*What is being asked:* Where the word "blue" occurs in a line of the listing, please copy the line.

*Data to use:*
___

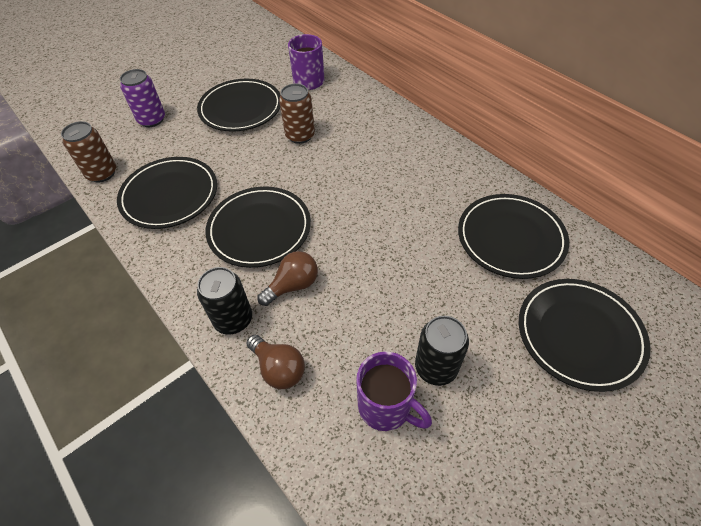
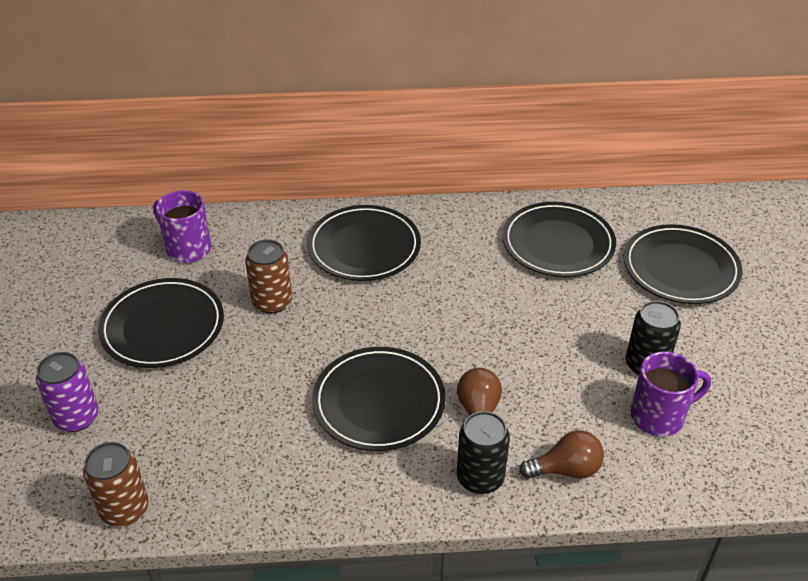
camera: 55 degrees left, 10 degrees down
(169, 195) = (243, 456): black plate -> black plate (364, 247)

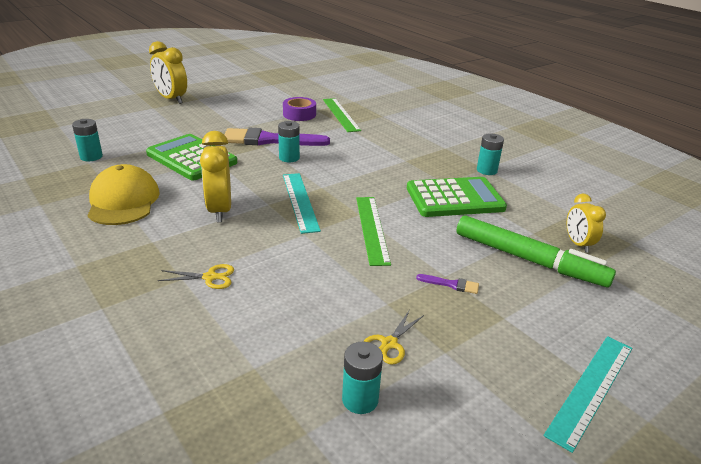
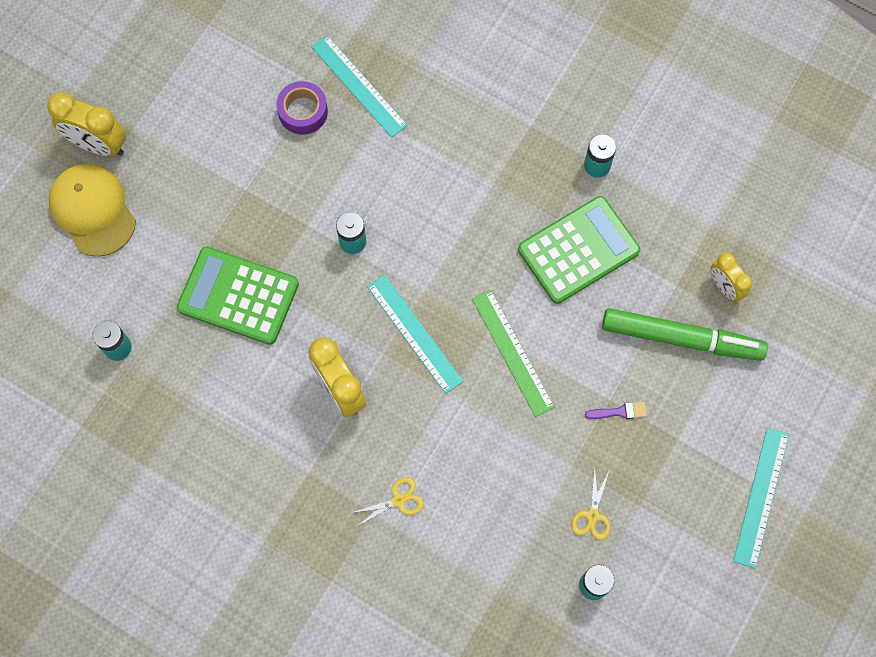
camera: 20 degrees left, 40 degrees up
(123, 201) = (227, 419): yellow cap -> yellow cap (92, 210)
(269, 140) = (304, 206): purple brush -> none
(340, 114) = (358, 86): green ruler -> turquoise ruler

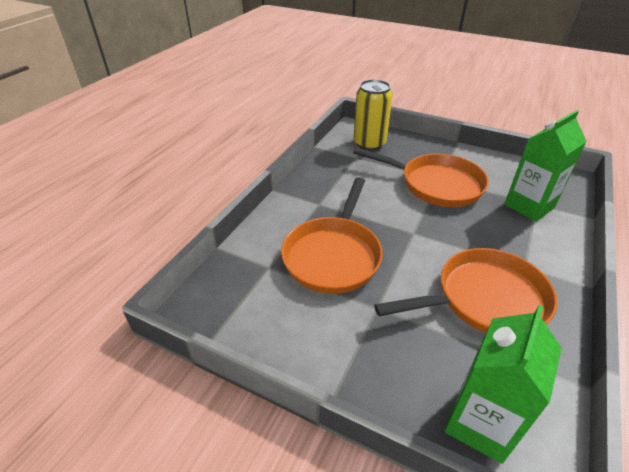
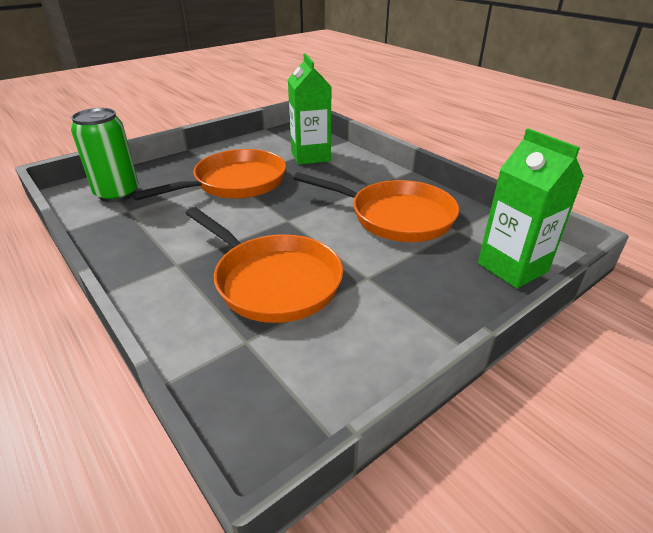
camera: 65 degrees left, 5 degrees down
(369, 143) = (117, 193): yellow can -> green can
(484, 299) = (395, 217): orange pan -> orange pan turned 105 degrees clockwise

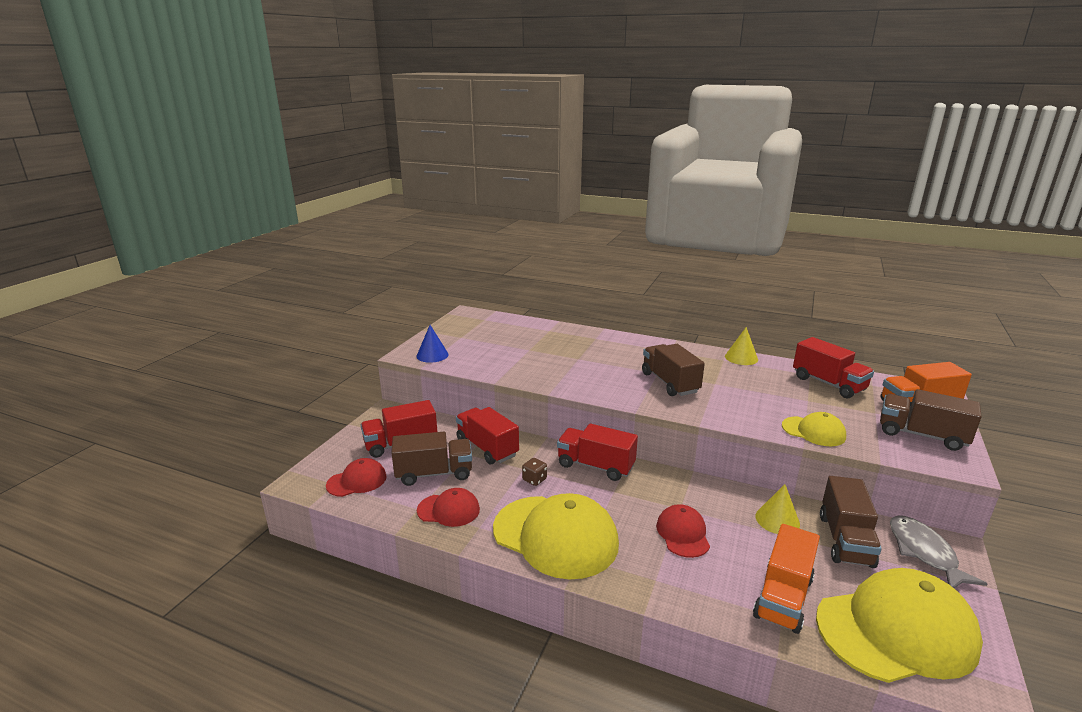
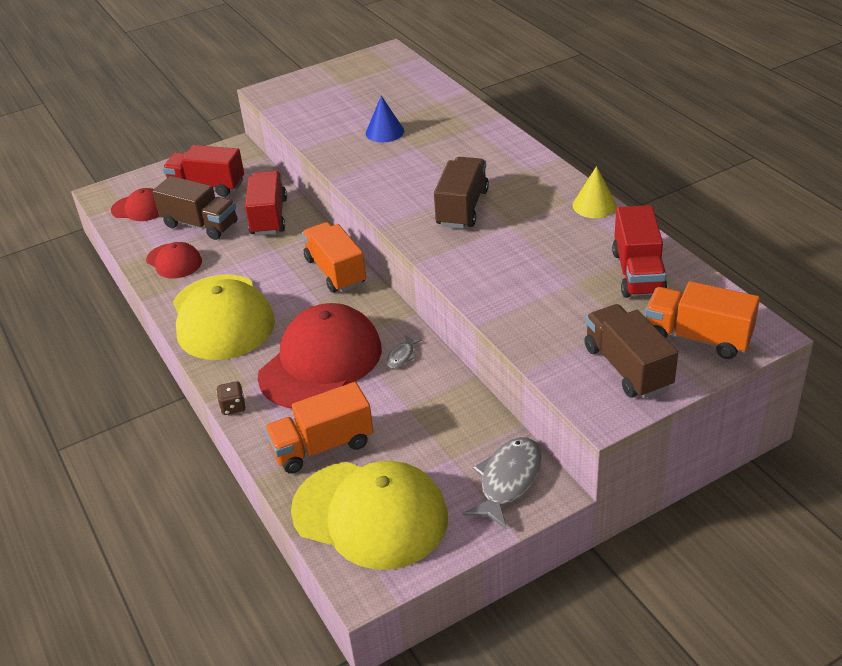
camera: 40 degrees right, 15 degrees up
(432, 355) = (287, 99): blue cone -> blue cone (384, 132)
(534, 480) = (268, 263): brown dice -> brown dice (233, 407)
(595, 466) = (335, 271): red truck -> orange truck
(683, 533) = (321, 362): red cap -> red cap, size x1.97
(730, 503) = (402, 356): none -> grey fish
(777, 520) = (420, 390): yellow cone -> none
(813, 431) = (516, 315): yellow cap -> none
(845, 540) = (452, 435): brown truck -> none

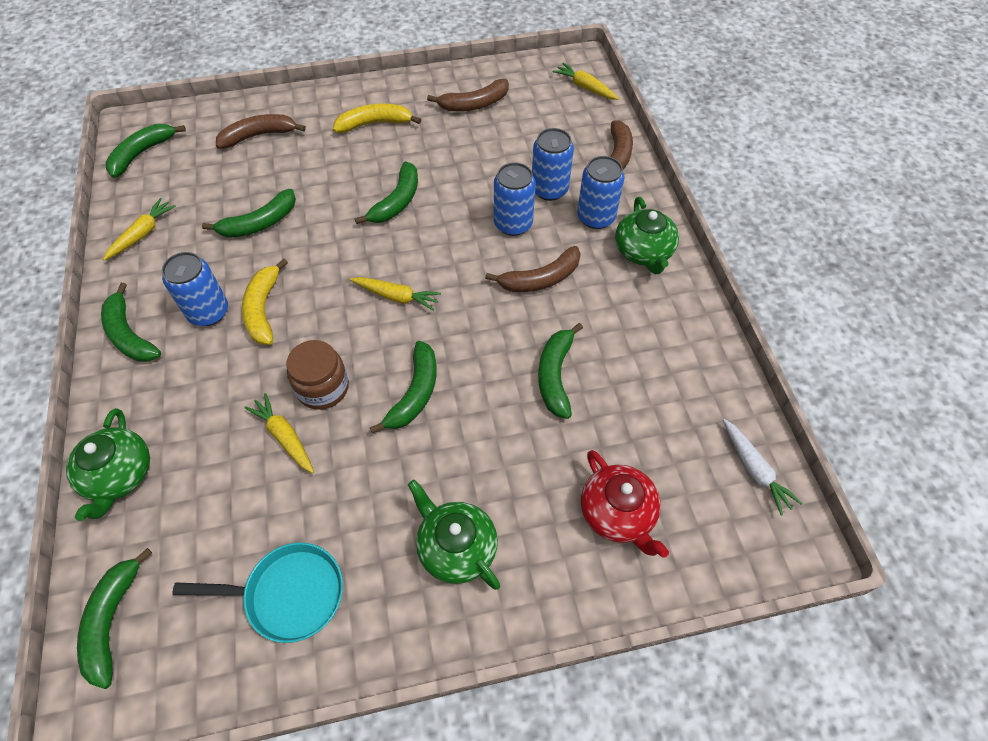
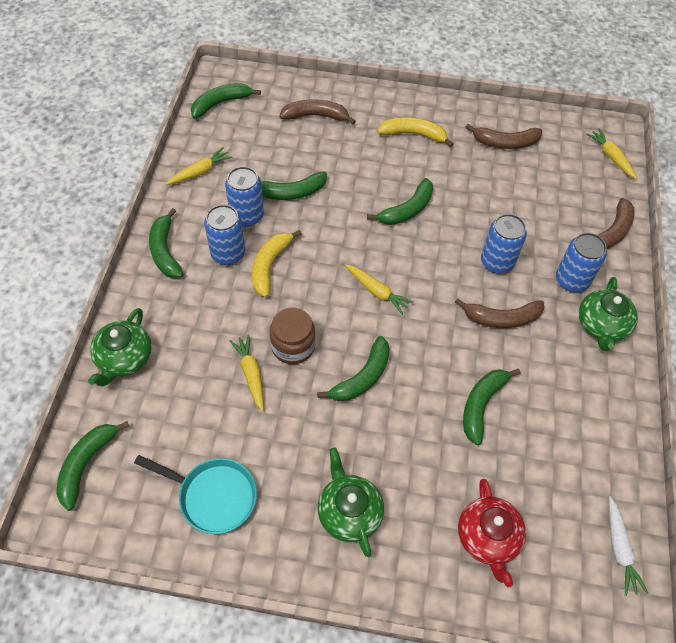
camera: 20 degrees right, 0 degrees up
(549, 189) = (540, 242): blue can -> blue can (247, 216)

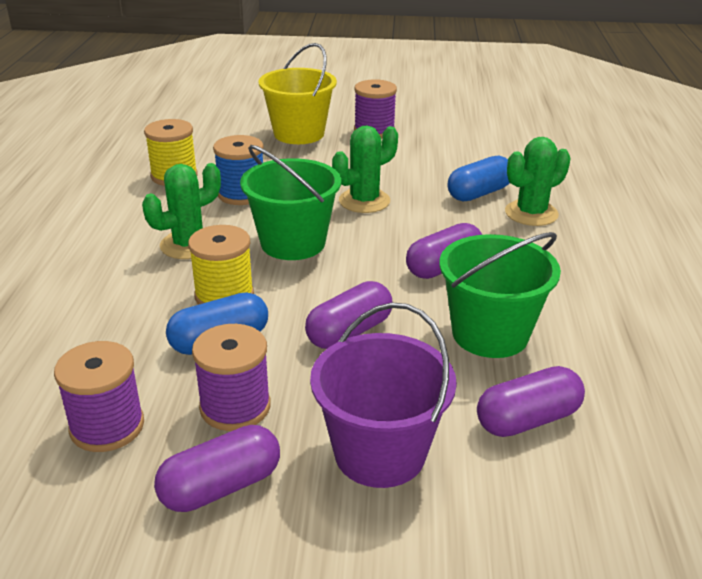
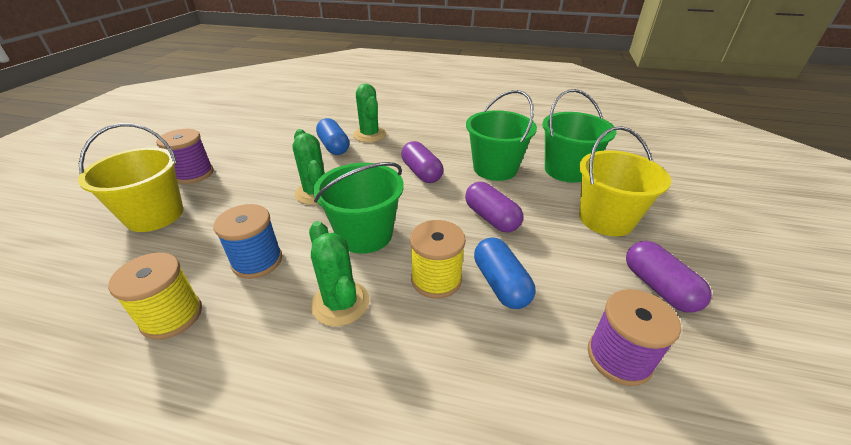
camera: 80 degrees left, 5 degrees up
(235, 407) = (578, 277): purple spool -> none
(379, 453) = (606, 219): purple bucket -> yellow bucket
(527, 419) = (567, 170): purple capsule -> green bucket

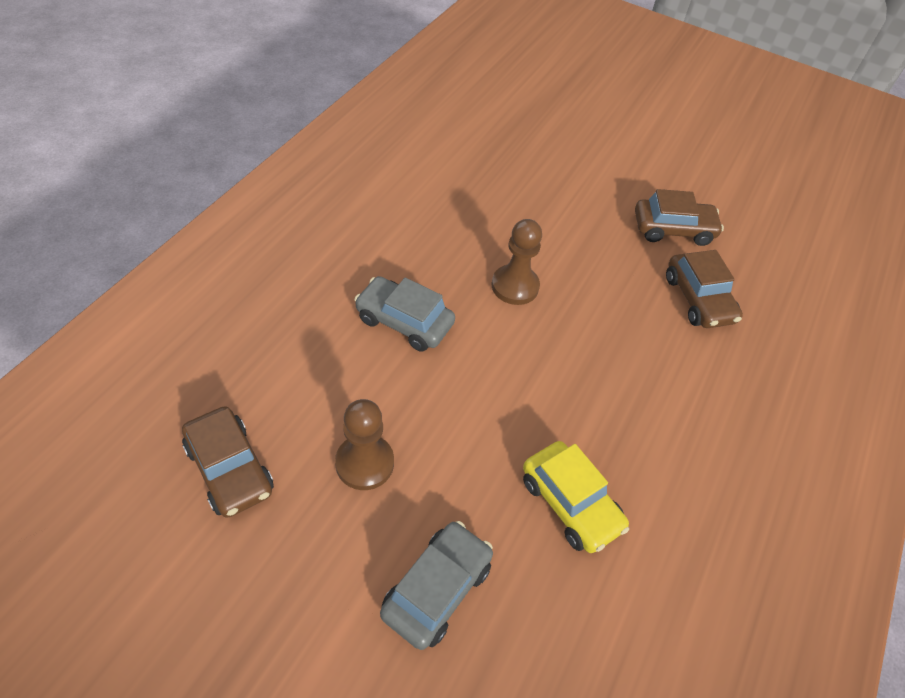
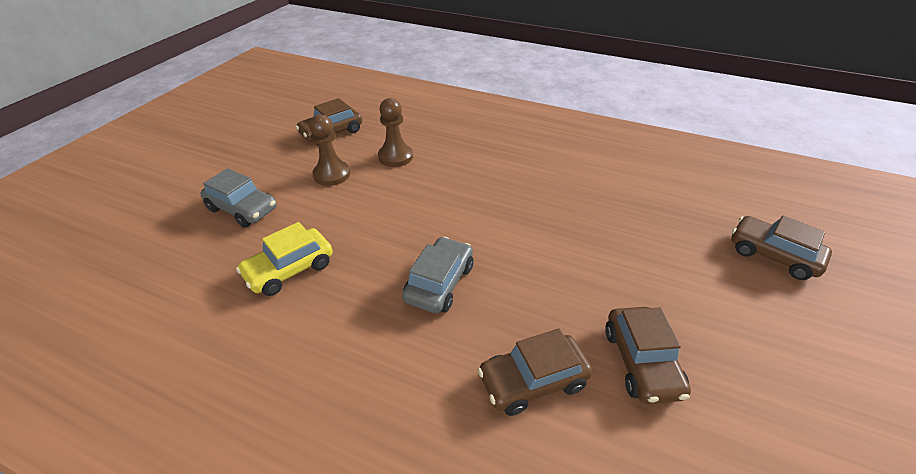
camera: 90 degrees right, 10 degrees down
(404, 321) = (446, 179): grey car -> grey car (439, 283)
(515, 286) = (500, 232): brown pawn -> brown pawn (395, 157)
(556, 114) = (772, 255): none -> brown car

___

*Response for this exercise:*
(432, 355) = (287, 99): blue cone -> blue cone (384, 132)
(549, 189) = (540, 242): blue can -> blue can (247, 216)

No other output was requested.